TO DO:
For the data below, report only the number of lines containing the string "xlsx".

Collected data:

++++++++++

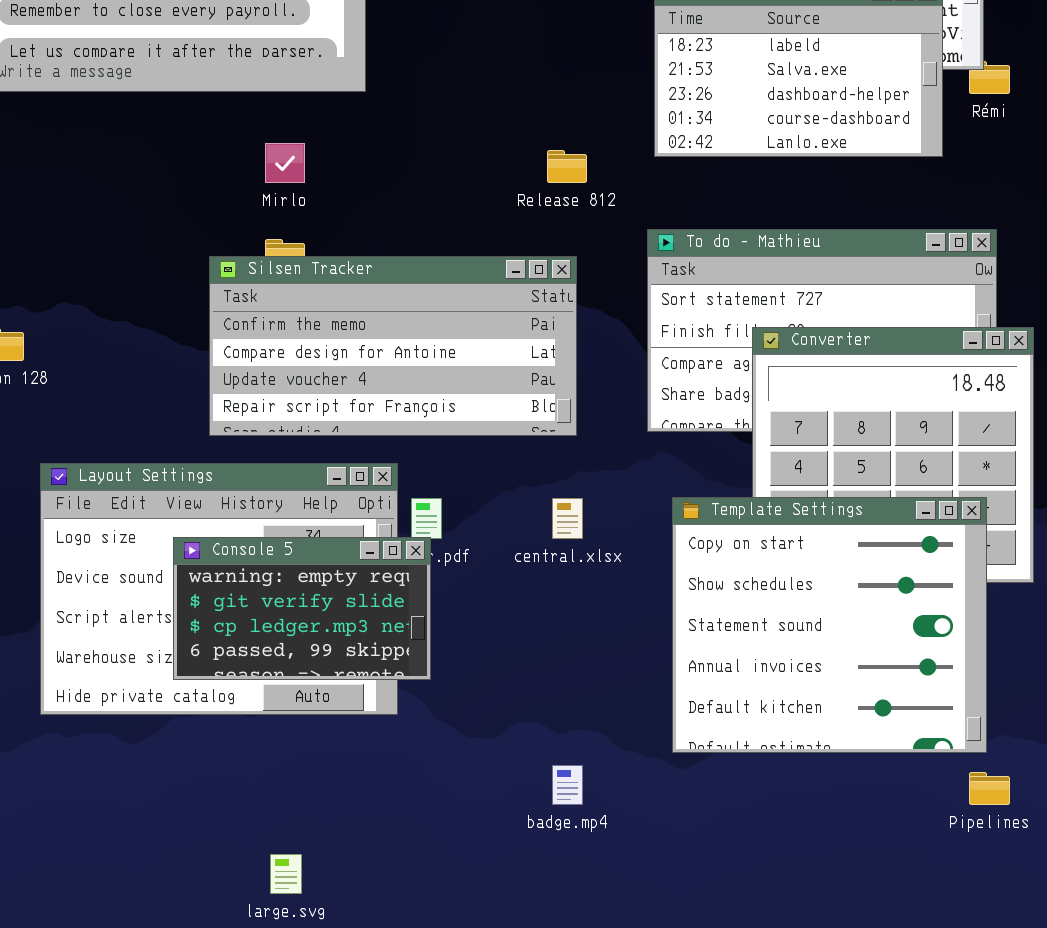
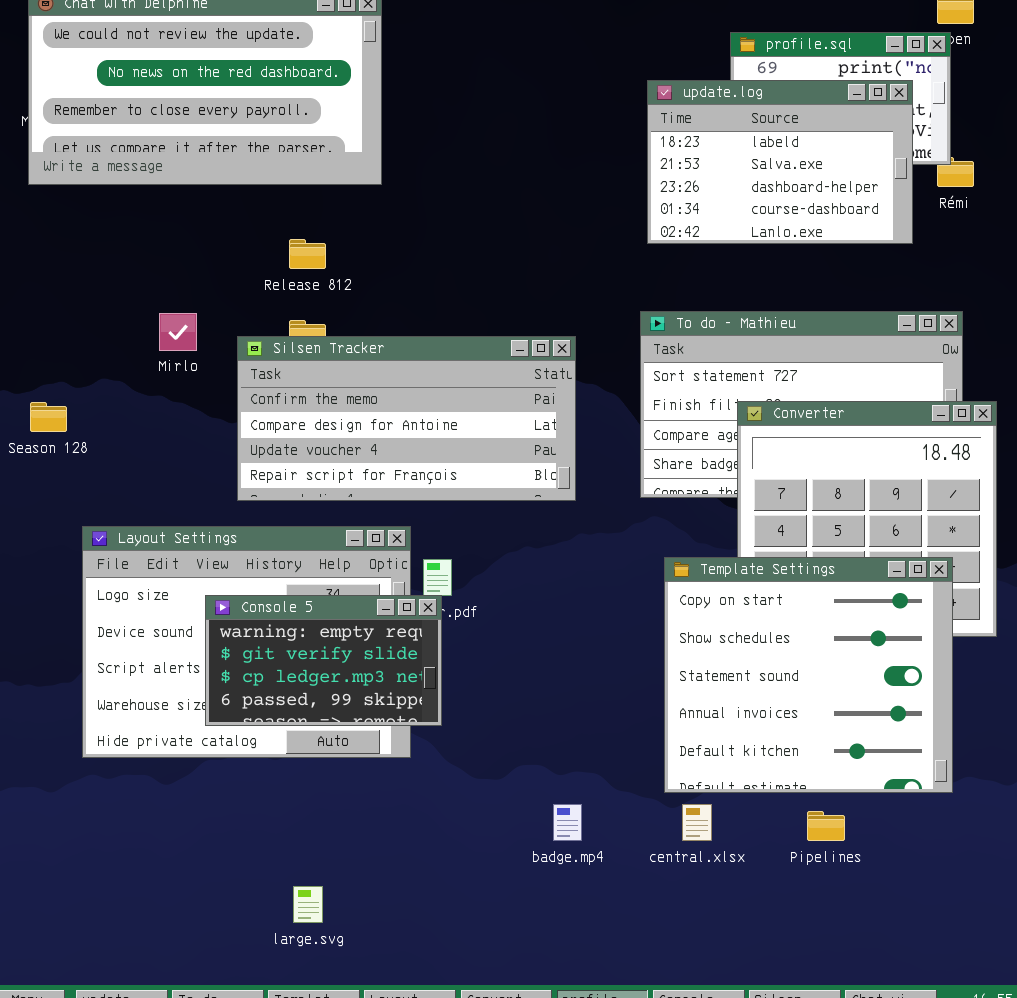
Mirlo: [265,143,305,183] -> [159,313,197,351], moved
Release 812: [547,150,587,183] -> [289,239,326,269], moved
central.xlsx: [552,498,583,539] -> [682,804,712,841], moved
Pipelines: [969,772,1010,805] -> [807,811,845,841], moved

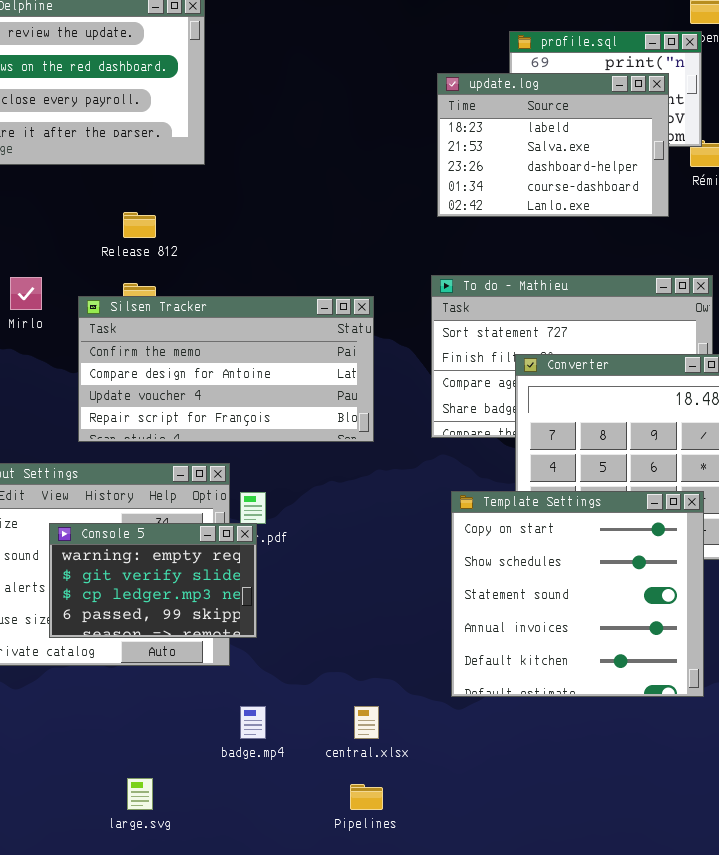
badge.mp4: [553,804,582,841] -> [240,706,266,739], moved
central.xlsx: [682,804,712,841] -> [354,706,379,739], moved
Pipelines: [807,811,845,841] -> [350,784,383,810], moved

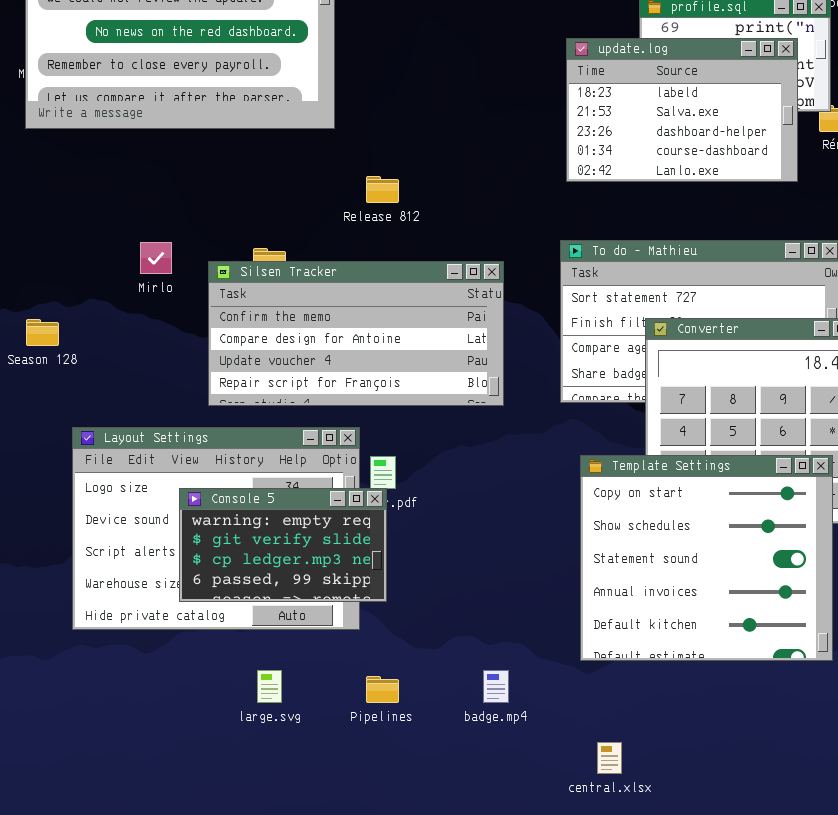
Release 812: [123,212,156,238] -> [366,176,399,203], moved
badge.mp4: [240,706,266,739] -> [483,670,509,703], moved
central.xlsx: [354,706,379,739] -> [597,742,622,774], moved
large.svg: [127,778,153,810] -> [257,670,282,703], moved
Pipelines: [350,784,383,810] -> [366,676,399,703], moved

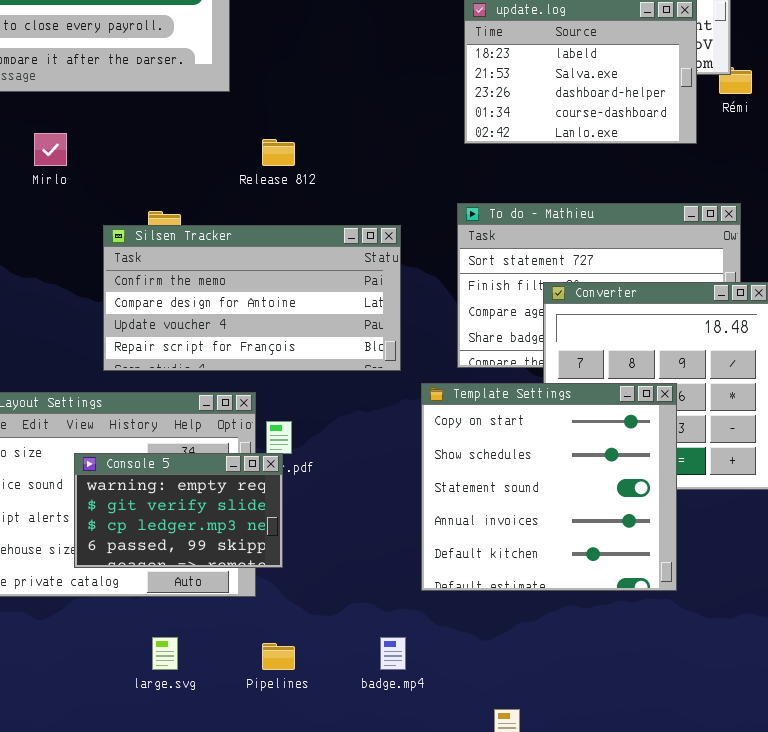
Mirlo: [140,242,172,274] -> [34,133,67,166], moved
Template Settings: [580,455,833,661] -> [421,383,677,591], moved

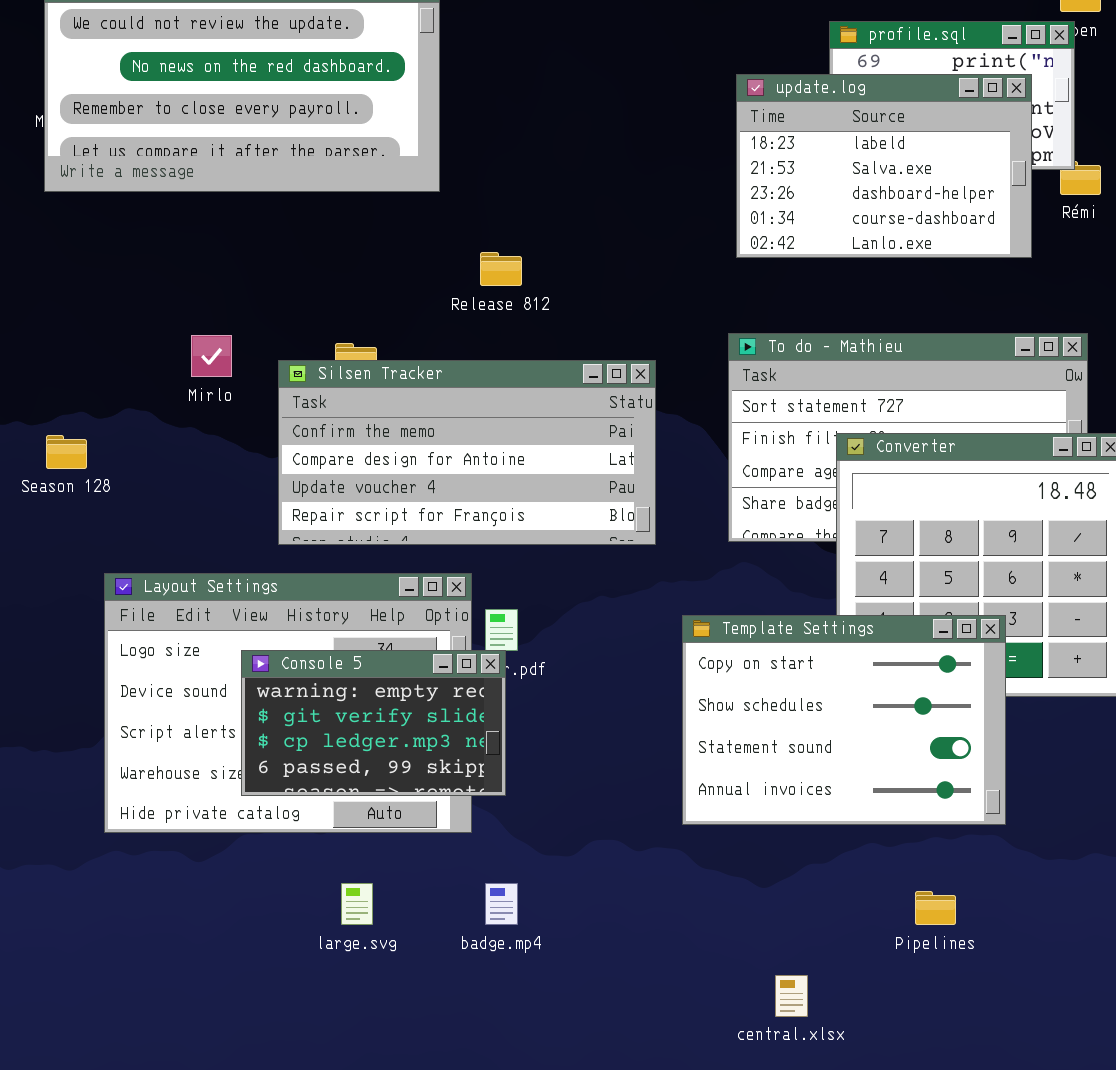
Mirlo: [34,133,67,166] -> [191,335,232,377], moved
Template Settings: [421,383,677,591] -> [682,615,1006,825], resized
badge.mp4: [380,637,406,670] -> [485,883,518,925], moved
Pipelines: [262,643,295,670] -> [915,891,956,925], moved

++++++++++

ANSWER FOR THE TASK:
3